Object displacement listings
◆ ◆ ◆ ◆ ◆ ◆ ◆
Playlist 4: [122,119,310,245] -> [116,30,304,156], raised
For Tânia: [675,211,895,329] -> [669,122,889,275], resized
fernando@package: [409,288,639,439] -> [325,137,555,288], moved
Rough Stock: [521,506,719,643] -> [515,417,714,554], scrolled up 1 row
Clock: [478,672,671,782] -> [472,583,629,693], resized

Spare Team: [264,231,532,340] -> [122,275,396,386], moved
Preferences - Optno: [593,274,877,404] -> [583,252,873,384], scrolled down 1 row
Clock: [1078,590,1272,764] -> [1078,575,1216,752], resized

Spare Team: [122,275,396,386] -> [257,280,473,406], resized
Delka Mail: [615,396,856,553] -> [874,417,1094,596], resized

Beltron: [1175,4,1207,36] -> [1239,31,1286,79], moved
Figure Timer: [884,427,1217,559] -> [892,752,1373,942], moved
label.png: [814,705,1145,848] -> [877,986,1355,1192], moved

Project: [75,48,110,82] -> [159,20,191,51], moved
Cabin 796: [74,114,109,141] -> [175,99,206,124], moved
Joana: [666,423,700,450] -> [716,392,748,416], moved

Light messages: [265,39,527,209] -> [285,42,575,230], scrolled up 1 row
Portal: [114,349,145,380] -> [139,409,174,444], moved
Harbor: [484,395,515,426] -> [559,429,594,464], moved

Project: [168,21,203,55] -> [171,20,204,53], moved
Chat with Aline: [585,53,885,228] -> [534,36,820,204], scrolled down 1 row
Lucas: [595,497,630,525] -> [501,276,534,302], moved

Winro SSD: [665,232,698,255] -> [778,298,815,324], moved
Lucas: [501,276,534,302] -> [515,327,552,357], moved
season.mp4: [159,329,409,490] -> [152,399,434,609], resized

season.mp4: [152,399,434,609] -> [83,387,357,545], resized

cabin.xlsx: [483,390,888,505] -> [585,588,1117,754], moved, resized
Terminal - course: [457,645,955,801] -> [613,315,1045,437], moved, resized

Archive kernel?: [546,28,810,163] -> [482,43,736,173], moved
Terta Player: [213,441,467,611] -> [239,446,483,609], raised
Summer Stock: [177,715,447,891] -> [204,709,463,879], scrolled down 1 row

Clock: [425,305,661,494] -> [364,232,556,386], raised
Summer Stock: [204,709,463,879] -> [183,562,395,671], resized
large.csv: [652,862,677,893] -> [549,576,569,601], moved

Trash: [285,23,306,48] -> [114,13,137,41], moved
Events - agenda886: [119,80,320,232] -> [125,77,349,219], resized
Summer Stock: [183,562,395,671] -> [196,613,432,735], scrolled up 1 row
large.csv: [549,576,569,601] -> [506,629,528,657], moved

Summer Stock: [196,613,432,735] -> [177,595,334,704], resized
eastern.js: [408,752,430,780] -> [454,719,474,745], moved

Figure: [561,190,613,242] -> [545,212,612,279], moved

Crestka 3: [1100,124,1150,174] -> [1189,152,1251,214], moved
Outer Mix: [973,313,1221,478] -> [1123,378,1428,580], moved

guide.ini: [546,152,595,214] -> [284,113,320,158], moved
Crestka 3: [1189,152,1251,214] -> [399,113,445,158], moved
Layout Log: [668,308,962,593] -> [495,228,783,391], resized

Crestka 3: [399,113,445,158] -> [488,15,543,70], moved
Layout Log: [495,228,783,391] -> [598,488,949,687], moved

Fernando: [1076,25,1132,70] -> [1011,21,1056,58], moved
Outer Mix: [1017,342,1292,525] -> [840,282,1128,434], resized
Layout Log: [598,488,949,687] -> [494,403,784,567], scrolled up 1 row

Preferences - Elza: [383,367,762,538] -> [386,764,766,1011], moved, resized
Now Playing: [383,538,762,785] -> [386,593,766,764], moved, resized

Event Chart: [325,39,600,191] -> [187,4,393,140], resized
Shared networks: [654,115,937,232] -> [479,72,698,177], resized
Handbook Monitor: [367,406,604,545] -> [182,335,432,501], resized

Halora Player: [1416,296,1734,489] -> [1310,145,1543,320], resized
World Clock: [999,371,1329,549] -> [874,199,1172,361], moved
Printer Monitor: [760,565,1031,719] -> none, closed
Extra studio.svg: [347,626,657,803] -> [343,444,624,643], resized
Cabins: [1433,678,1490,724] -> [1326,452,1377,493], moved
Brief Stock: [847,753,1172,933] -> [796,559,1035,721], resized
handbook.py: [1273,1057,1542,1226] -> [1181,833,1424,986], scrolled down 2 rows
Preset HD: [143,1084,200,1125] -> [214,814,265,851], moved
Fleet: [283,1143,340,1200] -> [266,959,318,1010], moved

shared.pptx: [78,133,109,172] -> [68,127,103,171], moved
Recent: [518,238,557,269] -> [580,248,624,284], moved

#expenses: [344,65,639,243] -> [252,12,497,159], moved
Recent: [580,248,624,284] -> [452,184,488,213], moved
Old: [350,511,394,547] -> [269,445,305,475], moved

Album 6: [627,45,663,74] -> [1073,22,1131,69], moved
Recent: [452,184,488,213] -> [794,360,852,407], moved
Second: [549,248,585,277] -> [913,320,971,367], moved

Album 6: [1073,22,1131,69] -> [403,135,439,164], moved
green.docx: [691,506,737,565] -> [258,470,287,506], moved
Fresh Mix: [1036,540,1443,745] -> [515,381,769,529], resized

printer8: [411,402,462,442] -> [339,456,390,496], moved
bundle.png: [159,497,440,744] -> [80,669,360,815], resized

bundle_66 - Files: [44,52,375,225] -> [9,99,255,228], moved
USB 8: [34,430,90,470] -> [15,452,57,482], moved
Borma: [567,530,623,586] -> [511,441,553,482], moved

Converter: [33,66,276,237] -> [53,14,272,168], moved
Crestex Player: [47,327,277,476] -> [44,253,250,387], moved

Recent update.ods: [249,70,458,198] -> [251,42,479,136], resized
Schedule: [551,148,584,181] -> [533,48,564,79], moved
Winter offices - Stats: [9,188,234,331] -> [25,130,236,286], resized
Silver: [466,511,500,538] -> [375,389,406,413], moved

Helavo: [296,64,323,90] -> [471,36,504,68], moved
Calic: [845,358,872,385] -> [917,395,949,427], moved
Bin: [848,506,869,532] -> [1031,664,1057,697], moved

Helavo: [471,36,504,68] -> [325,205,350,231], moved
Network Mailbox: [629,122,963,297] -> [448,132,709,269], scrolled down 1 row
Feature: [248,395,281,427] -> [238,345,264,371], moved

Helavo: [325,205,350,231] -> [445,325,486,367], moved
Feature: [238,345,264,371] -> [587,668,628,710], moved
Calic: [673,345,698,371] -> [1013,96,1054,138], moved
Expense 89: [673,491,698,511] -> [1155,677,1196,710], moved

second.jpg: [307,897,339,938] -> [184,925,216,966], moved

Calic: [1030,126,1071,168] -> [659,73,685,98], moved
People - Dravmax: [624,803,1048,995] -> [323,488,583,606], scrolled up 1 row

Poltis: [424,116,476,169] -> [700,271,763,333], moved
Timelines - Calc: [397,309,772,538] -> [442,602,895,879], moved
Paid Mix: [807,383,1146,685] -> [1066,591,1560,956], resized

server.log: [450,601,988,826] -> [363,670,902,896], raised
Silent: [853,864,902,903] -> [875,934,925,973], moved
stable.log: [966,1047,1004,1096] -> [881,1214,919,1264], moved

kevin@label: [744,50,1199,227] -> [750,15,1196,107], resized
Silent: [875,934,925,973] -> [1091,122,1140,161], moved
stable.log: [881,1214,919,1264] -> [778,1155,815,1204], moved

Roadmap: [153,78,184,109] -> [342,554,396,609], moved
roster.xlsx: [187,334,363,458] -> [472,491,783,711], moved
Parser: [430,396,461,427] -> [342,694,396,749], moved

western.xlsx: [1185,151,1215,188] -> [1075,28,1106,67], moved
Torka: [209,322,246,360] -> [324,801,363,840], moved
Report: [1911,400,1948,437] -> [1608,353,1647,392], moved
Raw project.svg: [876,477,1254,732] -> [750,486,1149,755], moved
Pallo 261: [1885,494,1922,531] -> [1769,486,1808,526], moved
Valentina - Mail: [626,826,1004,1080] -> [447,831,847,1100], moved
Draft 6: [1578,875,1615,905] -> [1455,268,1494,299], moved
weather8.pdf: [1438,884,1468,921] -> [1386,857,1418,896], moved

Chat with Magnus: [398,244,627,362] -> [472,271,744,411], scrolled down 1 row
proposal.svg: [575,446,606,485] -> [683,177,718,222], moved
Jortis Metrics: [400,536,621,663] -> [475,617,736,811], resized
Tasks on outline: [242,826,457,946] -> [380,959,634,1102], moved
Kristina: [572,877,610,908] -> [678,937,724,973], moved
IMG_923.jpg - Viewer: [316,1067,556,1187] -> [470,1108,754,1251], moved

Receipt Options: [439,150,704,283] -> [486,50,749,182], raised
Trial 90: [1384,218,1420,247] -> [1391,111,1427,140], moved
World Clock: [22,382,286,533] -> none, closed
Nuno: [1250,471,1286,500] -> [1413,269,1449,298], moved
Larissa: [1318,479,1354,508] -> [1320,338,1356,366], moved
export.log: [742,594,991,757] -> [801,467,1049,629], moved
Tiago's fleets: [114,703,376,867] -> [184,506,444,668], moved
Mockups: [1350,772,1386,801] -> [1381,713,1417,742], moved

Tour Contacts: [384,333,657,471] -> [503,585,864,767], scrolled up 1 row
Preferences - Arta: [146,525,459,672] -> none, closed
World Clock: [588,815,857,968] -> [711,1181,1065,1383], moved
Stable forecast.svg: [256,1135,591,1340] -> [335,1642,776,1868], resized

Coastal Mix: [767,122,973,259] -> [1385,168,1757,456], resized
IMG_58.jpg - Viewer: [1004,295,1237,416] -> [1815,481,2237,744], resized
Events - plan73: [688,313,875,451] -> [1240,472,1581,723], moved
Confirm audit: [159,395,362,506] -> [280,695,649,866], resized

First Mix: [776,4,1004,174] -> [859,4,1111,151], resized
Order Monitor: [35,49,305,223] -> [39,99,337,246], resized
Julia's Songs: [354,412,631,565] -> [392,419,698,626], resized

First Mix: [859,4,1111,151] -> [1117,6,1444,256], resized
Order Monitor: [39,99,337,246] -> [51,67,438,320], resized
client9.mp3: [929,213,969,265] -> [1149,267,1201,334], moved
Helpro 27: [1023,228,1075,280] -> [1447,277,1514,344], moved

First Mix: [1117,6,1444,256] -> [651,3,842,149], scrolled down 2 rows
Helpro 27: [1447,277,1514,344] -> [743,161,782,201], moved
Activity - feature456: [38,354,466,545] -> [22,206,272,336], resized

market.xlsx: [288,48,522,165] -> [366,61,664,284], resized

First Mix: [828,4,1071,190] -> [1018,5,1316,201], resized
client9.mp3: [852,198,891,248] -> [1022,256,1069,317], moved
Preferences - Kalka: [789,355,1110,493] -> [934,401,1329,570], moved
◆ ◆ ◆ ◆ ◆ ◆ ◆
Exercise goal: Say how many lines of the data above have the string "none" in them, and write nothing besides that number.

Answer to this problem: 3